> TRY IT: Replicate the data exactly, every line included.

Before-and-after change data
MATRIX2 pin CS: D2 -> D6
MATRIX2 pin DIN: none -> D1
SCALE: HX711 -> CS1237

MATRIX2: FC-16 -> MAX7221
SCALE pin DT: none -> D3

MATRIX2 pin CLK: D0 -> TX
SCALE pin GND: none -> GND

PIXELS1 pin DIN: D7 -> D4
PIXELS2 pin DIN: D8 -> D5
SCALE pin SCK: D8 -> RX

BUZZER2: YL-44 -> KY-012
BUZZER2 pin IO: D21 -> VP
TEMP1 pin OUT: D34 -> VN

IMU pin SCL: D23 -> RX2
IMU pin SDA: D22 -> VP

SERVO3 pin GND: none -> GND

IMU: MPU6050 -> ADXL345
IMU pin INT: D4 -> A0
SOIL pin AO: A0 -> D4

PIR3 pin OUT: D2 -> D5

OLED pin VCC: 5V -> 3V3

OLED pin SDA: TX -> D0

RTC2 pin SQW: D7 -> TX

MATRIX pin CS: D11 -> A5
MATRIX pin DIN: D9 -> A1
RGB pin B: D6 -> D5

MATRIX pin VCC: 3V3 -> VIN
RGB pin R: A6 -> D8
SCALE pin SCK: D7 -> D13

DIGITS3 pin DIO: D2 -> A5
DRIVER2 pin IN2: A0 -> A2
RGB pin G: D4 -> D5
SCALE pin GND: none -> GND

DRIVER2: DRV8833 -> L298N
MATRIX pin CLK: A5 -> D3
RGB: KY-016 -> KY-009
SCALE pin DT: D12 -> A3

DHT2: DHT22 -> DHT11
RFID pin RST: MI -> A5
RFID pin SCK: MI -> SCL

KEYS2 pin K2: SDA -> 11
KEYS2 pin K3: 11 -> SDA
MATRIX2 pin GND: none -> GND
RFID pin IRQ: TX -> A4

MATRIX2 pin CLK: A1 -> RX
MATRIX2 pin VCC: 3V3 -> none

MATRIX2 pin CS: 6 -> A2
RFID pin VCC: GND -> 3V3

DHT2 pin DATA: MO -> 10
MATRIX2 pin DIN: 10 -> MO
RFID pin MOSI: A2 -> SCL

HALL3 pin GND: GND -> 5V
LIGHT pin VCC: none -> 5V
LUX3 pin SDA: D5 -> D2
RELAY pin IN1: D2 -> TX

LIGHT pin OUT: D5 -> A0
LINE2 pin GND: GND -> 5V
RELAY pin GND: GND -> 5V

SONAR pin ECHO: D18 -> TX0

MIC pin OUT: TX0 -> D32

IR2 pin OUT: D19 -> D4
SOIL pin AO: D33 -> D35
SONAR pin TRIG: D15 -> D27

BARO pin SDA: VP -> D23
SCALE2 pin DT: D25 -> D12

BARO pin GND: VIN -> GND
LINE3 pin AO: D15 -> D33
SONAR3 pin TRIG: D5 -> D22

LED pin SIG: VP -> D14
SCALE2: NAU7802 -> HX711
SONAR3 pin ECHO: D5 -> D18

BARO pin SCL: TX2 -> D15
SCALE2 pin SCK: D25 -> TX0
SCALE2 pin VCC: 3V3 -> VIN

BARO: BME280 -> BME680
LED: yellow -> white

> SOLVED PROBLEM:
MATRIX2 pin CS: D2 -> D6
MATRIX2 pin DIN: none -> D1
SCALE: HX711 -> CS1237

MATRIX2: FC-16 -> MAX7221
SCALE pin DT: none -> D3

MATRIX2 pin CLK: D0 -> TX
SCALE pin GND: none -> GND

PIXELS1 pin DIN: D7 -> D4
PIXELS2 pin DIN: D8 -> D5
SCALE pin SCK: D8 -> RX

BUZZER2: YL-44 -> KY-012
BUZZER2 pin IO: D21 -> VP
TEMP1 pin OUT: D34 -> VN

IMU pin SCL: D23 -> RX2
IMU pin SDA: D22 -> VP

SERVO3 pin GND: none -> GND

IMU: MPU6050 -> ADXL345
IMU pin INT: D4 -> A0
SOIL pin AO: A0 -> D4

PIR3 pin OUT: D2 -> D5

OLED pin VCC: 5V -> 3V3

OLED pin SDA: TX -> D0

RTC2 pin SQW: D7 -> TX

MATRIX pin CS: D11 -> A5
MATRIX pin DIN: D9 -> A1
RGB pin B: D6 -> D5

MATRIX pin VCC: 3V3 -> VIN
RGB pin R: A6 -> D8
SCALE pin SCK: D7 -> D13

DIGITS3 pin DIO: D2 -> A5
DRIVER2 pin IN2: A0 -> A2
RGB pin G: D4 -> D5
SCALE pin GND: none -> GND

DRIVER2: DRV8833 -> L298N
MATRIX pin CLK: A5 -> D3
RGB: KY-016 -> KY-009
SCALE pin DT: D12 -> A3

DHT2: DHT22 -> DHT11
RFID pin RST: MI -> A5
RFID pin SCK: MI -> SCL

KEYS2 pin K2: SDA -> 11
KEYS2 pin K3: 11 -> SDA
MATRIX2 pin GND: none -> GND
RFID pin IRQ: TX -> A4

MATRIX2 pin CLK: A1 -> RX
MATRIX2 pin VCC: 3V3 -> none

MATRIX2 pin CS: 6 -> A2
RFID pin VCC: GND -> 3V3

DHT2 pin DATA: MO -> 10
MATRIX2 pin DIN: 10 -> MO
RFID pin MOSI: A2 -> SCL

HALL3 pin GND: GND -> 5V
LIGHT pin VCC: none -> 5V
LUX3 pin SDA: D5 -> D2
RELAY pin IN1: D2 -> TX

LIGHT pin OUT: D5 -> A0
LINE2 pin GND: GND -> 5V
RELAY pin GND: GND -> 5V

SONAR pin ECHO: D18 -> TX0

MIC pin OUT: TX0 -> D32

IR2 pin OUT: D19 -> D4
SOIL pin AO: D33 -> D35
SONAR pin TRIG: D15 -> D27

BARO pin SDA: VP -> D23
SCALE2 pin DT: D25 -> D12

BARO pin GND: VIN -> GND
LINE3 pin AO: D15 -> D33
SONAR3 pin TRIG: D5 -> D22

LED pin SIG: VP -> D14
SCALE2: NAU7802 -> HX711
SONAR3 pin ECHO: D5 -> D18

BARO pin SCL: TX2 -> D15
SCALE2 pin SCK: D25 -> TX0
SCALE2 pin VCC: 3V3 -> VIN

BARO: BME280 -> BME680
LED: yellow -> white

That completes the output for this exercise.